DATA FOR THIS TASK: Begin

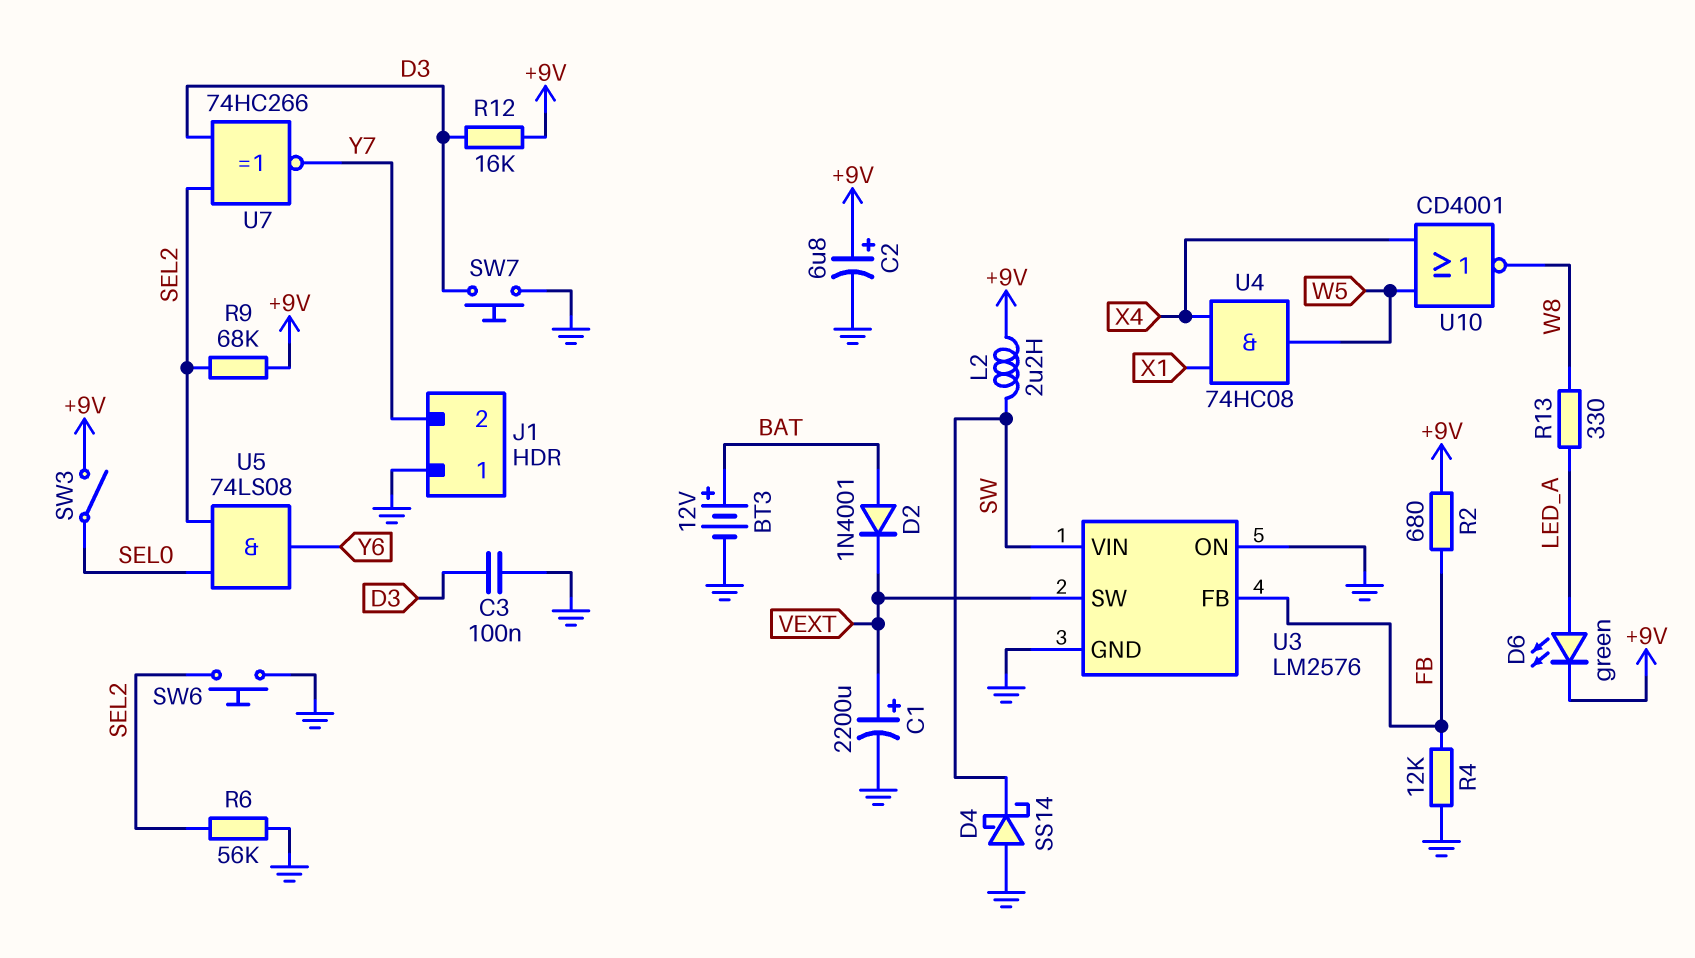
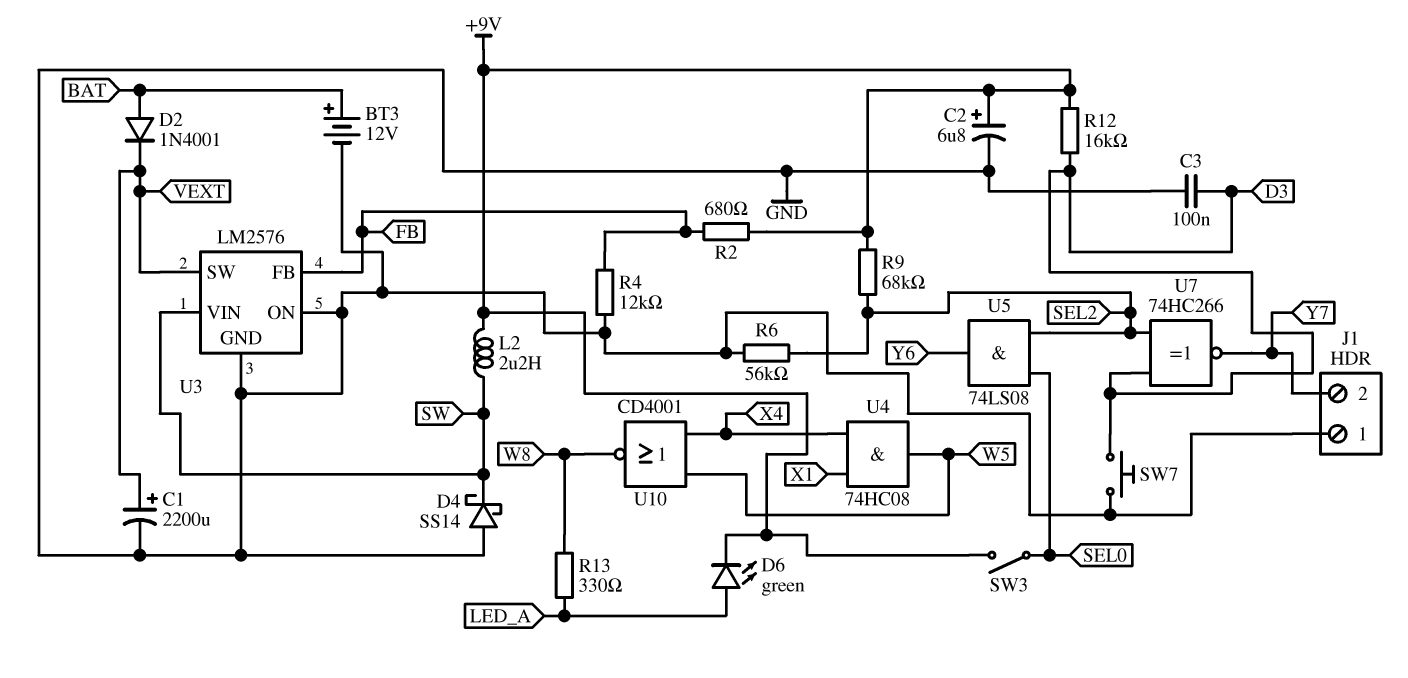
SW6: button (GND, SEL2) -> none

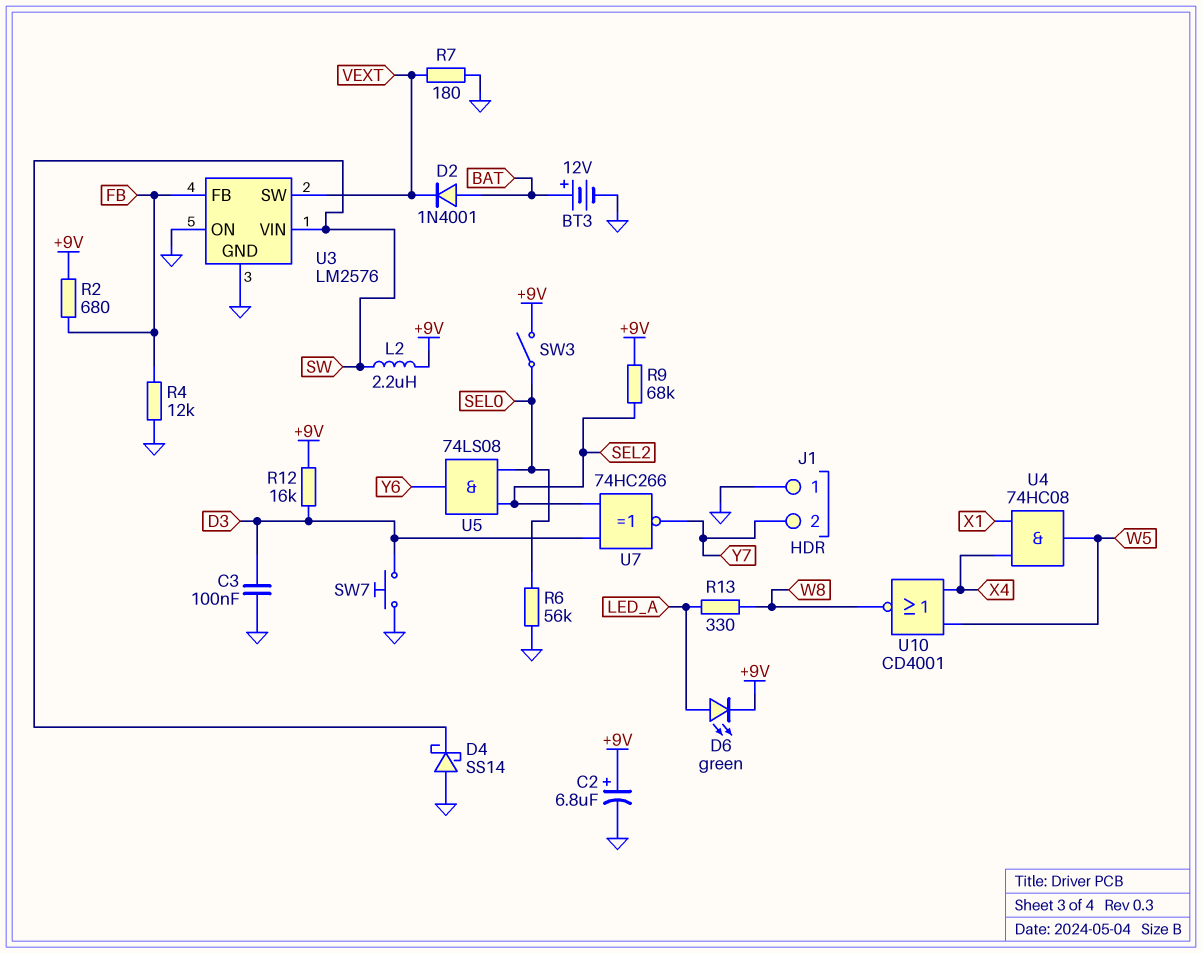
C1: 2200uF (plus VEXT, minus GND) -> none
R6: 56k (GND, SEL2) -> 56k (GND, SEL0)
R7: none -> 180 (GND, VEXT)

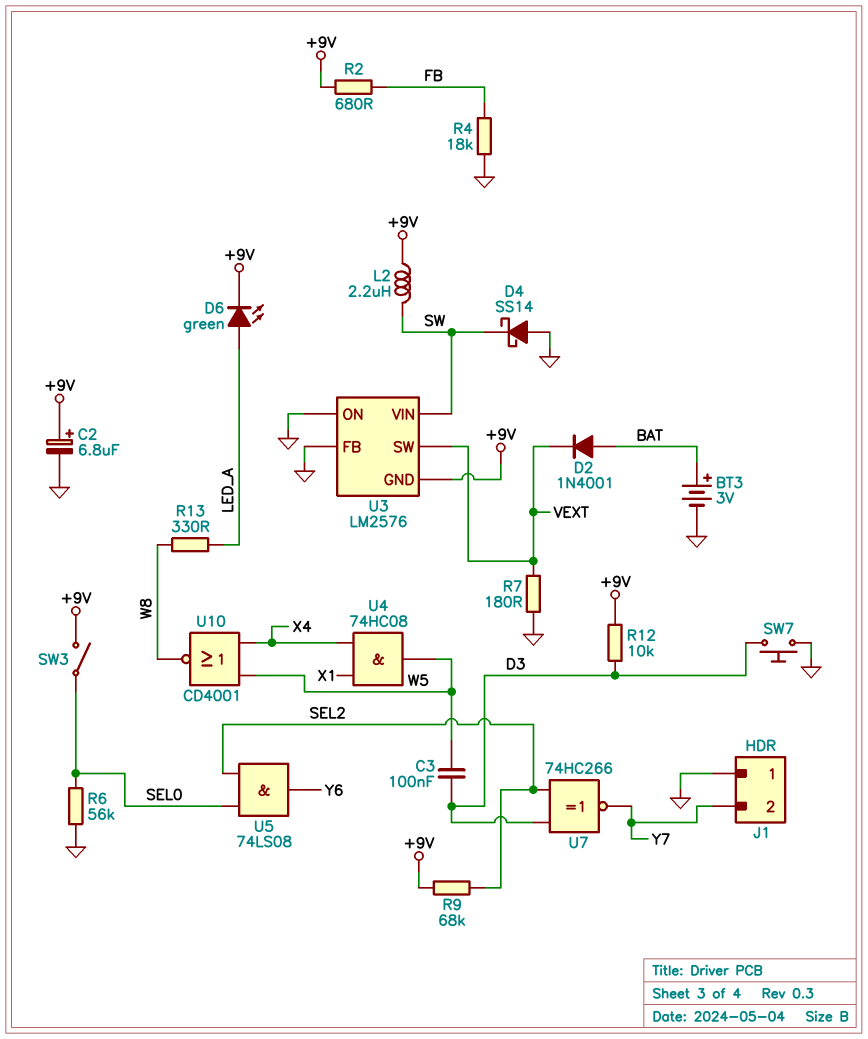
BT3: 12V (plus BAT, minus GND) -> 3V (plus BAT, minus GND)
C3: 100nF (D3, GND) -> 100nF (D3, W5)
R4: 12k (FB, GND) -> 18k (FB, GND)
R12: 16k (+9V, D3) -> 10k (+9V, D3)
U3 pin FB: FB -> GND
U3 pin GND: GND -> +9V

DATA FOR THIS TASK: End

* YOUR INSTRUCTIONS:
Note each line of the entries that has "plus" in it, and copy those lines.

* RESPONSE FOR THIS EXERCISE:
C1: 2200uF (plus VEXT, minus GND) -> none
BT3: 12V (plus BAT, minus GND) -> 3V (plus BAT, minus GND)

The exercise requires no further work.